**Work request:** In full and word for word, copy the listing; no pictures belong in the copy.

*** Begin section ***

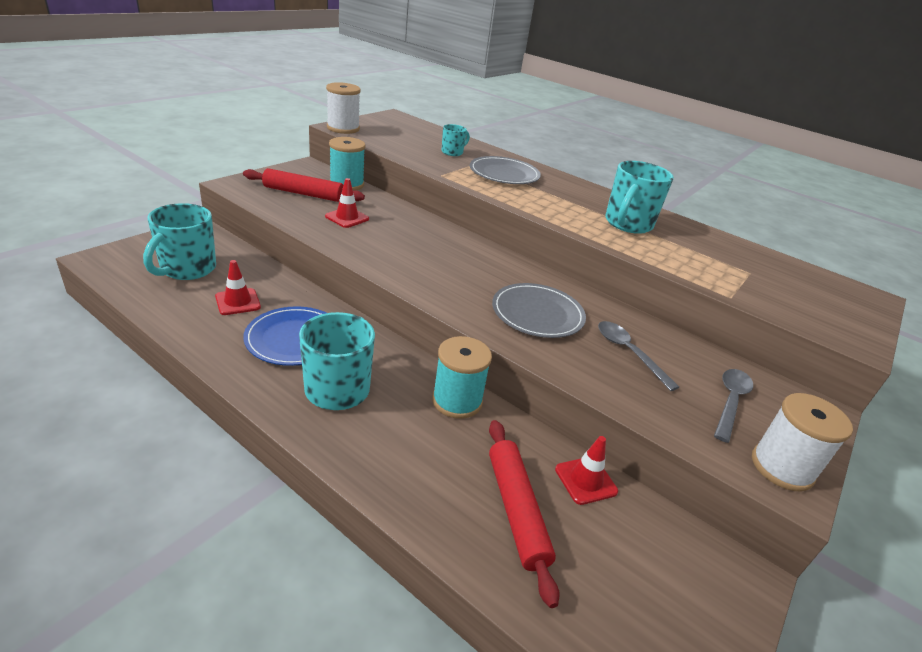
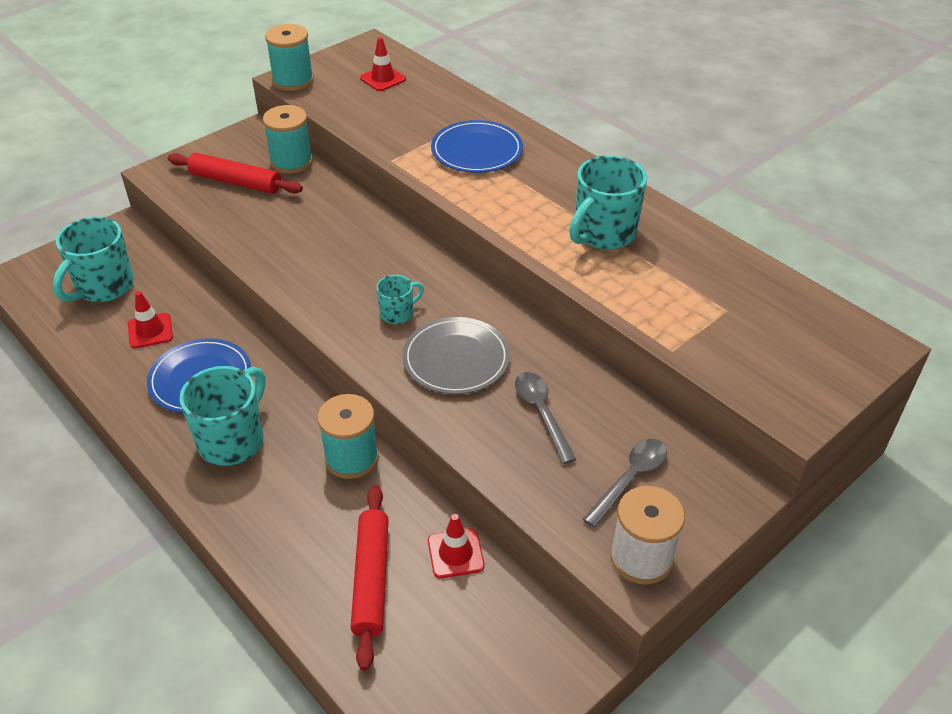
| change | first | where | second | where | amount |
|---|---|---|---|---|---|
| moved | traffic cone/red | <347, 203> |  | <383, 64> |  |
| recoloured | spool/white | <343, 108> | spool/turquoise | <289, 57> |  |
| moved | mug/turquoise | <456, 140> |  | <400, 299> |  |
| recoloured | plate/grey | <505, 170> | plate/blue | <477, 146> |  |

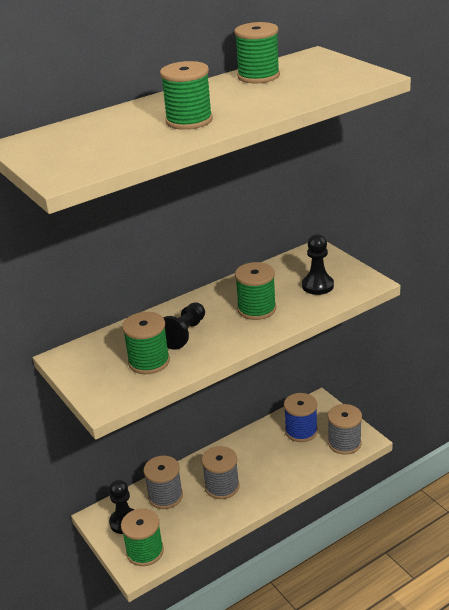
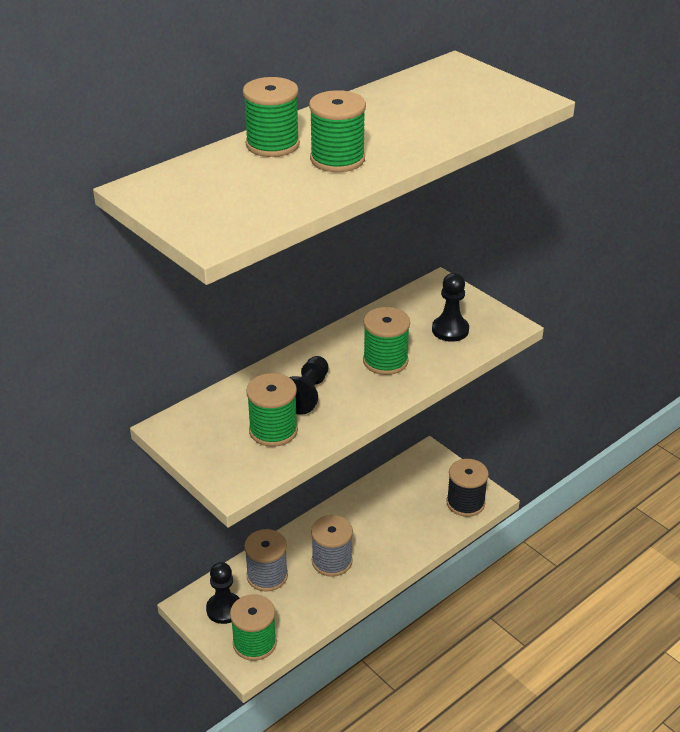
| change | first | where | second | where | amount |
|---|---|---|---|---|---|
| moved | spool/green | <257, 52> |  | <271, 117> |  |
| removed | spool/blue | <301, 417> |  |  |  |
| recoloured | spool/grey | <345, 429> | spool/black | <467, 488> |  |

*** End section ***

**Task response:**
| change | first | where | second | where | amount |
|---|---|---|---|---|---|
| moved | traffic cone/red | <347, 203> |  | <383, 64> |  |
| recoloured | spool/white | <343, 108> | spool/turquoise | <289, 57> |  |
| moved | mug/turquoise | <456, 140> |  | <400, 299> |  |
| recoloured | plate/grey | <505, 170> | plate/blue | <477, 146> |  |

| change | first | where | second | where | amount |
|---|---|---|---|---|---|
| moved | spool/green | <257, 52> |  | <271, 117> |  |
| removed | spool/blue | <301, 417> |  |  |  |
| recoloured | spool/grey | <345, 429> | spool/black | <467, 488> |  |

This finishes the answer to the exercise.